EXERCISE DESCRIPTION: Transcribe every record exactly as it appears.

Edit tracking data
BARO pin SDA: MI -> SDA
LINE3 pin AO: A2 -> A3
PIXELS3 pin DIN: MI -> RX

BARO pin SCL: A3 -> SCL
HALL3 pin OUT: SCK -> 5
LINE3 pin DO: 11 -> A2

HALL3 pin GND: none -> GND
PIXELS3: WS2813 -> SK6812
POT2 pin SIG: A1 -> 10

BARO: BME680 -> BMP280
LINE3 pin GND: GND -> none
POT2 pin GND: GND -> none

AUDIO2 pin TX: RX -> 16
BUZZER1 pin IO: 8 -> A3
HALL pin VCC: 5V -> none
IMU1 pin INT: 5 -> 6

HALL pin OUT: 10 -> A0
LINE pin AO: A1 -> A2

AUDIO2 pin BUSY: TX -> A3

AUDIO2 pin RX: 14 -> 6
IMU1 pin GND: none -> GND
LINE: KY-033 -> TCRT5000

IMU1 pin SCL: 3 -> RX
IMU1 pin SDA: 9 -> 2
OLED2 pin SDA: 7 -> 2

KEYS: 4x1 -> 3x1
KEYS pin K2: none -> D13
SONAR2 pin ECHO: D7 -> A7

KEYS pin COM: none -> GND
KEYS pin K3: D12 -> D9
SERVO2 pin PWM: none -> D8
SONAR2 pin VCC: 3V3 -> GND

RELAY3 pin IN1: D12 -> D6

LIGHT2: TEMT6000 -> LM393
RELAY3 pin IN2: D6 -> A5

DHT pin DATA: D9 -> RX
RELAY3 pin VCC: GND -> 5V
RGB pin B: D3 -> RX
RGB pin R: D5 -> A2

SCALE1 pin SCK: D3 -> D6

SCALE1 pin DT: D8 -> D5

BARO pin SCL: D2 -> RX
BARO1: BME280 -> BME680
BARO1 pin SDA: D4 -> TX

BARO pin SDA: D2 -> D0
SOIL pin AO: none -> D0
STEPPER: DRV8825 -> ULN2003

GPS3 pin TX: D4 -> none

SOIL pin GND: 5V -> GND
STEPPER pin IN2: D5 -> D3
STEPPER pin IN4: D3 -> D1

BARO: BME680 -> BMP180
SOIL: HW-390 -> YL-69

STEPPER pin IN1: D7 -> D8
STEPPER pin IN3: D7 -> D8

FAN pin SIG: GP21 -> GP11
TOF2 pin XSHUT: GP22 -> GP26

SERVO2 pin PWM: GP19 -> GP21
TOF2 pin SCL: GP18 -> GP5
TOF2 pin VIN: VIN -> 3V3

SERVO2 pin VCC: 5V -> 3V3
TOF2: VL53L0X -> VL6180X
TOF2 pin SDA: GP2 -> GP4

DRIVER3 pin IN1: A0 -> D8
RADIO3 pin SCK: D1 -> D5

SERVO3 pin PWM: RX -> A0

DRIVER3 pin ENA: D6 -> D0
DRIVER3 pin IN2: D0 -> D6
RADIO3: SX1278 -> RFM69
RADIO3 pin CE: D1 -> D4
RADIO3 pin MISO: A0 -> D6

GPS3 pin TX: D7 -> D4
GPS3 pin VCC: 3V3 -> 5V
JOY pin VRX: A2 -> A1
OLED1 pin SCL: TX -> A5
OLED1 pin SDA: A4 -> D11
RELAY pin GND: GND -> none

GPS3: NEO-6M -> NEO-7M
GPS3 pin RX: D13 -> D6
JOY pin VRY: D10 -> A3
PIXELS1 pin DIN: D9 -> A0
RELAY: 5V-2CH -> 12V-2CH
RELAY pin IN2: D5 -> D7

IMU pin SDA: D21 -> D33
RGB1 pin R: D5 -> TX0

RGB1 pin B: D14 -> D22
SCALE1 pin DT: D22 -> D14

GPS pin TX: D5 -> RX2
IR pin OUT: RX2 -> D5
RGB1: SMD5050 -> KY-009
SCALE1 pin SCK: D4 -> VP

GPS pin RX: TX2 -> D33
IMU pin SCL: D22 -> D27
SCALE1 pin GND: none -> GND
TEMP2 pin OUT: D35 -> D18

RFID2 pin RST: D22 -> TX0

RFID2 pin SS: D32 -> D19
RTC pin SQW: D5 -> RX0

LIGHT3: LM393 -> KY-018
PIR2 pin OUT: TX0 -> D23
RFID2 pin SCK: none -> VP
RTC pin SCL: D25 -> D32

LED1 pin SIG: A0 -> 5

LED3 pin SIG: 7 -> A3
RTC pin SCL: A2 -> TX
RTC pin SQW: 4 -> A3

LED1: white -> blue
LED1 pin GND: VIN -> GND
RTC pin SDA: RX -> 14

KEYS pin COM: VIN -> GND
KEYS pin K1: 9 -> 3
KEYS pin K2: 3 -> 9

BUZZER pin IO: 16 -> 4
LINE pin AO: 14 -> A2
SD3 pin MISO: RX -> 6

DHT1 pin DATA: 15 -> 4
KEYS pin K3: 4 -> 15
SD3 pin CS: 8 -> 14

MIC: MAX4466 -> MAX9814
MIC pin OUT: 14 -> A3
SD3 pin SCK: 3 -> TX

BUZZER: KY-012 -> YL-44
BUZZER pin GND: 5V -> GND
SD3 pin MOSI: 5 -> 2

RESULT OF THE TASK:
BARO pin SDA: MI -> SDA
LINE3 pin AO: A2 -> A3
PIXELS3 pin DIN: MI -> RX

BARO pin SCL: A3 -> SCL
HALL3 pin OUT: SCK -> 5
LINE3 pin DO: 11 -> A2

HALL3 pin GND: none -> GND
PIXELS3: WS2813 -> SK6812
POT2 pin SIG: A1 -> 10

BARO: BME680 -> BMP280
LINE3 pin GND: GND -> none
POT2 pin GND: GND -> none

AUDIO2 pin TX: RX -> 16
BUZZER1 pin IO: 8 -> A3
HALL pin VCC: 5V -> none
IMU1 pin INT: 5 -> 6

HALL pin OUT: 10 -> A0
LINE pin AO: A1 -> A2

AUDIO2 pin BUSY: TX -> A3

AUDIO2 pin RX: 14 -> 6
IMU1 pin GND: none -> GND
LINE: KY-033 -> TCRT5000

IMU1 pin SCL: 3 -> RX
IMU1 pin SDA: 9 -> 2
OLED2 pin SDA: 7 -> 2

KEYS: 4x1 -> 3x1
KEYS pin K2: none -> D13
SONAR2 pin ECHO: D7 -> A7

KEYS pin COM: none -> GND
KEYS pin K3: D12 -> D9
SERVO2 pin PWM: none -> D8
SONAR2 pin VCC: 3V3 -> GND

RELAY3 pin IN1: D12 -> D6

LIGHT2: TEMT6000 -> LM393
RELAY3 pin IN2: D6 -> A5

DHT pin DATA: D9 -> RX
RELAY3 pin VCC: GND -> 5V
RGB pin B: D3 -> RX
RGB pin R: D5 -> A2

SCALE1 pin SCK: D3 -> D6

SCALE1 pin DT: D8 -> D5

BARO pin SCL: D2 -> RX
BARO1: BME280 -> BME680
BARO1 pin SDA: D4 -> TX

BARO pin SDA: D2 -> D0
SOIL pin AO: none -> D0
STEPPER: DRV8825 -> ULN2003

GPS3 pin TX: D4 -> none

SOIL pin GND: 5V -> GND
STEPPER pin IN2: D5 -> D3
STEPPER pin IN4: D3 -> D1

BARO: BME680 -> BMP180
SOIL: HW-390 -> YL-69

STEPPER pin IN1: D7 -> D8
STEPPER pin IN3: D7 -> D8

FAN pin SIG: GP21 -> GP11
TOF2 pin XSHUT: GP22 -> GP26

SERVO2 pin PWM: GP19 -> GP21
TOF2 pin SCL: GP18 -> GP5
TOF2 pin VIN: VIN -> 3V3

SERVO2 pin VCC: 5V -> 3V3
TOF2: VL53L0X -> VL6180X
TOF2 pin SDA: GP2 -> GP4

DRIVER3 pin IN1: A0 -> D8
RADIO3 pin SCK: D1 -> D5

SERVO3 pin PWM: RX -> A0

DRIVER3 pin ENA: D6 -> D0
DRIVER3 pin IN2: D0 -> D6
RADIO3: SX1278 -> RFM69
RADIO3 pin CE: D1 -> D4
RADIO3 pin MISO: A0 -> D6

GPS3 pin TX: D7 -> D4
GPS3 pin VCC: 3V3 -> 5V
JOY pin VRX: A2 -> A1
OLED1 pin SCL: TX -> A5
OLED1 pin SDA: A4 -> D11
RELAY pin GND: GND -> none

GPS3: NEO-6M -> NEO-7M
GPS3 pin RX: D13 -> D6
JOY pin VRY: D10 -> A3
PIXELS1 pin DIN: D9 -> A0
RELAY: 5V-2CH -> 12V-2CH
RELAY pin IN2: D5 -> D7

IMU pin SDA: D21 -> D33
RGB1 pin R: D5 -> TX0

RGB1 pin B: D14 -> D22
SCALE1 pin DT: D22 -> D14

GPS pin TX: D5 -> RX2
IR pin OUT: RX2 -> D5
RGB1: SMD5050 -> KY-009
SCALE1 pin SCK: D4 -> VP

GPS pin RX: TX2 -> D33
IMU pin SCL: D22 -> D27
SCALE1 pin GND: none -> GND
TEMP2 pin OUT: D35 -> D18

RFID2 pin RST: D22 -> TX0

RFID2 pin SS: D32 -> D19
RTC pin SQW: D5 -> RX0

LIGHT3: LM393 -> KY-018
PIR2 pin OUT: TX0 -> D23
RFID2 pin SCK: none -> VP
RTC pin SCL: D25 -> D32

LED1 pin SIG: A0 -> 5

LED3 pin SIG: 7 -> A3
RTC pin SCL: A2 -> TX
RTC pin SQW: 4 -> A3

LED1: white -> blue
LED1 pin GND: VIN -> GND
RTC pin SDA: RX -> 14

KEYS pin COM: VIN -> GND
KEYS pin K1: 9 -> 3
KEYS pin K2: 3 -> 9

BUZZER pin IO: 16 -> 4
LINE pin AO: 14 -> A2
SD3 pin MISO: RX -> 6

DHT1 pin DATA: 15 -> 4
KEYS pin K3: 4 -> 15
SD3 pin CS: 8 -> 14

MIC: MAX4466 -> MAX9814
MIC pin OUT: 14 -> A3
SD3 pin SCK: 3 -> TX

BUZZER: KY-012 -> YL-44
BUZZER pin GND: 5V -> GND
SD3 pin MOSI: 5 -> 2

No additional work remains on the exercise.